* _WORK REQUIRED_
Start at the line with "STEPPER pin IN3: SDA -> A0" in the records below, stop at the line with "PIR pin GND: GND -> 3V3", and return every line in that span exactly, the two end lines included.

Structured diff data
= Beginning of Section =

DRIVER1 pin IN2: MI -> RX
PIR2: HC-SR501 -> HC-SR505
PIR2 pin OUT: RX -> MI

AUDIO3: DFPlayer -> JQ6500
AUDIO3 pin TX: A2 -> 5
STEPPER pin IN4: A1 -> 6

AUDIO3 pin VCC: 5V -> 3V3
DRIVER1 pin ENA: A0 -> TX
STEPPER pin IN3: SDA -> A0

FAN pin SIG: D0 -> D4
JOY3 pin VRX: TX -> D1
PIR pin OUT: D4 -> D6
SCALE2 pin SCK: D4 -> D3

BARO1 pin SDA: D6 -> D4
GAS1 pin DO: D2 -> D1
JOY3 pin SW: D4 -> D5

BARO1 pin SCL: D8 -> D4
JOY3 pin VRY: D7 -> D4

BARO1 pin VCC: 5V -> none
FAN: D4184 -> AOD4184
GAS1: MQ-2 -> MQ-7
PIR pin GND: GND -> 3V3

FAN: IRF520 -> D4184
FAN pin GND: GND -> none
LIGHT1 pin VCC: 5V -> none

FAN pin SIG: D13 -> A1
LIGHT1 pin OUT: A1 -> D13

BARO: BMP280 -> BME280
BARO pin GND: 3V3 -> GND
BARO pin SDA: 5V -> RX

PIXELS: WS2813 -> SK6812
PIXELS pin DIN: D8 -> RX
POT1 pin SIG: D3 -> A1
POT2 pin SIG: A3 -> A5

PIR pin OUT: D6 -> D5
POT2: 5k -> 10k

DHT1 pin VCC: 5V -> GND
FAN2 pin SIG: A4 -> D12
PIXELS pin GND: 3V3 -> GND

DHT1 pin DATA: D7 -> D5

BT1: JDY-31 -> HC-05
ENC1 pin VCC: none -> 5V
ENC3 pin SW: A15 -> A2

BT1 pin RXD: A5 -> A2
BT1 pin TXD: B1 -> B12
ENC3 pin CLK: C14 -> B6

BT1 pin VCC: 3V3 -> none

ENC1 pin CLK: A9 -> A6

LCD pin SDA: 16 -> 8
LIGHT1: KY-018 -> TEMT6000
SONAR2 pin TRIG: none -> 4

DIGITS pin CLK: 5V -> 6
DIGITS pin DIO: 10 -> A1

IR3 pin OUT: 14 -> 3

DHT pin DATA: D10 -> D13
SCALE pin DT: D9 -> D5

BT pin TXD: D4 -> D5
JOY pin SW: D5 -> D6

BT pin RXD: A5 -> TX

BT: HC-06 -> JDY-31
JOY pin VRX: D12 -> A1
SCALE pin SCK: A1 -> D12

= End of Section =

* _SOLUTION FOR THIS EXERCISE_
STEPPER pin IN3: SDA -> A0

FAN pin SIG: D0 -> D4
JOY3 pin VRX: TX -> D1
PIR pin OUT: D4 -> D6
SCALE2 pin SCK: D4 -> D3

BARO1 pin SDA: D6 -> D4
GAS1 pin DO: D2 -> D1
JOY3 pin SW: D4 -> D5

BARO1 pin SCL: D8 -> D4
JOY3 pin VRY: D7 -> D4

BARO1 pin VCC: 5V -> none
FAN: D4184 -> AOD4184
GAS1: MQ-2 -> MQ-7
PIR pin GND: GND -> 3V3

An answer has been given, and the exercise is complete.